*TASK STATEMENT*: Taking the entries below from the top, restate each line exactly and end with the line containing "brown teapot: 2 -> 0".

(Counting task data)

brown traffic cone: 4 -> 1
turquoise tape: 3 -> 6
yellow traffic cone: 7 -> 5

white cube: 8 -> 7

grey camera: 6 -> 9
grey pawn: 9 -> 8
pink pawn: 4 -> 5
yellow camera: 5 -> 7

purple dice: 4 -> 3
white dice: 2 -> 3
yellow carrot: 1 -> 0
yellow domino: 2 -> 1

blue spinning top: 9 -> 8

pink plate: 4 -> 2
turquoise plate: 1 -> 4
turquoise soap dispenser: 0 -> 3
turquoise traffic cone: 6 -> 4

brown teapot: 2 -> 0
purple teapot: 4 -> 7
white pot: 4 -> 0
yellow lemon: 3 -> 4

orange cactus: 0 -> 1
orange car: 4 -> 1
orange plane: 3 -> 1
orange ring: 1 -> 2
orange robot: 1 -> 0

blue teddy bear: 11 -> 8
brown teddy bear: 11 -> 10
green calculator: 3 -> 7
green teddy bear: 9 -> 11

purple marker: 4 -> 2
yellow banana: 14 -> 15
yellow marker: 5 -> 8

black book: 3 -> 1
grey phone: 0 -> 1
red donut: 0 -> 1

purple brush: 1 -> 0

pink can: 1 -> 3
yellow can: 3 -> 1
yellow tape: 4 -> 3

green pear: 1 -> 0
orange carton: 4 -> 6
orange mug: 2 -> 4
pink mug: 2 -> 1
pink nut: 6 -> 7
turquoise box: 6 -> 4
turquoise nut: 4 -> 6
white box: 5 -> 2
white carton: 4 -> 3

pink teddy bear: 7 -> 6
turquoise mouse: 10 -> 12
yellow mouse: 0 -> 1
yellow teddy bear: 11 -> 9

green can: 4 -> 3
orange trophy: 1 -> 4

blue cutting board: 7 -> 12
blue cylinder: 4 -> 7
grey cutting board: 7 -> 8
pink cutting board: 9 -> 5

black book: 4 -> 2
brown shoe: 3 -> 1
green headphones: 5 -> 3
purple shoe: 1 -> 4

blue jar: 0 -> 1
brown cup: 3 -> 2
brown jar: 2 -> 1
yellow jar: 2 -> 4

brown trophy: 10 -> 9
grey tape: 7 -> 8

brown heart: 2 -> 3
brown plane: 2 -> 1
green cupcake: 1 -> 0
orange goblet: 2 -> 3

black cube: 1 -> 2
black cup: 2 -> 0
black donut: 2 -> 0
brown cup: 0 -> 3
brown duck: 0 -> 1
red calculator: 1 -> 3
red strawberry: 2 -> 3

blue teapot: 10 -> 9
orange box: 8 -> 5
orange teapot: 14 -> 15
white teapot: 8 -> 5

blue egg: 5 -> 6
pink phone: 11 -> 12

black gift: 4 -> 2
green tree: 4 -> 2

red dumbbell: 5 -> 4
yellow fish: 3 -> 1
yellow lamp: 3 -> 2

*OUTPUT OF THE TASK*:
brown traffic cone: 4 -> 1
turquoise tape: 3 -> 6
yellow traffic cone: 7 -> 5

white cube: 8 -> 7

grey camera: 6 -> 9
grey pawn: 9 -> 8
pink pawn: 4 -> 5
yellow camera: 5 -> 7

purple dice: 4 -> 3
white dice: 2 -> 3
yellow carrot: 1 -> 0
yellow domino: 2 -> 1

blue spinning top: 9 -> 8

pink plate: 4 -> 2
turquoise plate: 1 -> 4
turquoise soap dispenser: 0 -> 3
turquoise traffic cone: 6 -> 4

brown teapot: 2 -> 0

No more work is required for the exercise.